(SUPPLIED DATA)
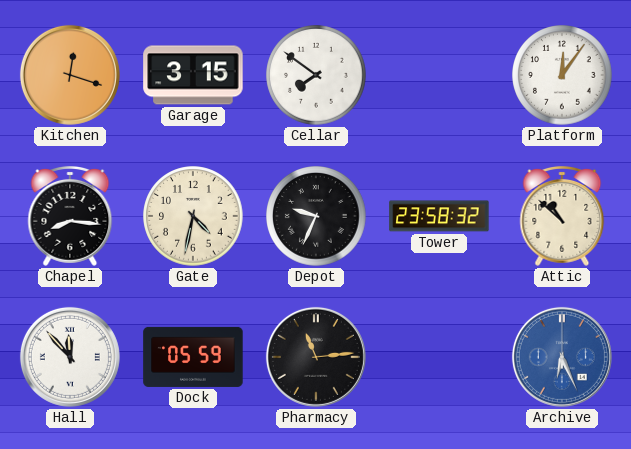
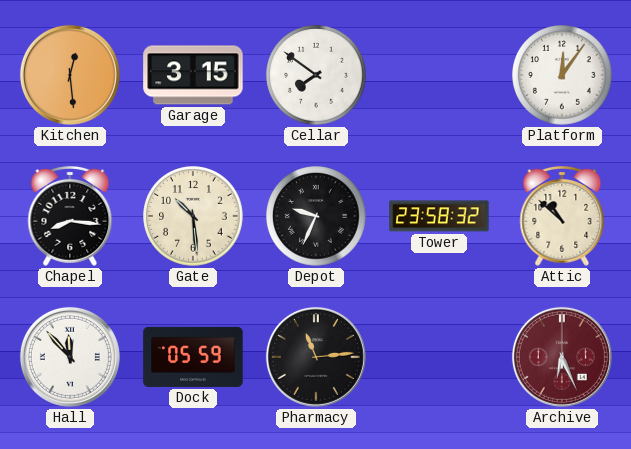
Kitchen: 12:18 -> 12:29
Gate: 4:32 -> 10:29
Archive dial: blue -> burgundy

--

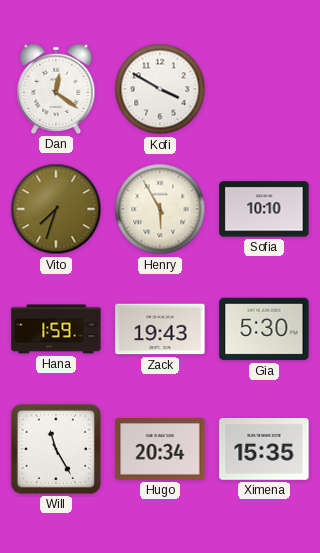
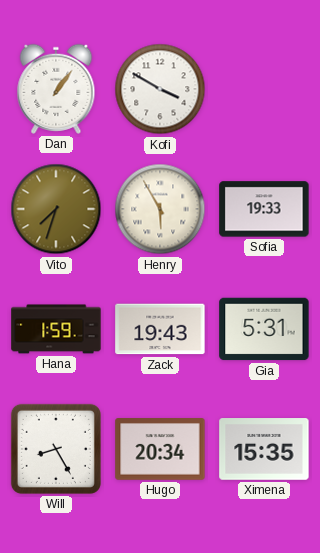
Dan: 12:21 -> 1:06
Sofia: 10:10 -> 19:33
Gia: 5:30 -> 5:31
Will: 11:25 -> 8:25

(EXERCISE INSTRUCTIONS) Change "Sofia" to "Sophia" in the lines starting with the line containing "Dan: 12:21 -> 1:06" and going on through the line containing "Will: 11:25 -> 8:25", and give only those lines with nothing else altered.

(TASK OUTPUT)
Dan: 12:21 -> 1:06
Sophia: 10:10 -> 19:33
Gia: 5:30 -> 5:31
Will: 11:25 -> 8:25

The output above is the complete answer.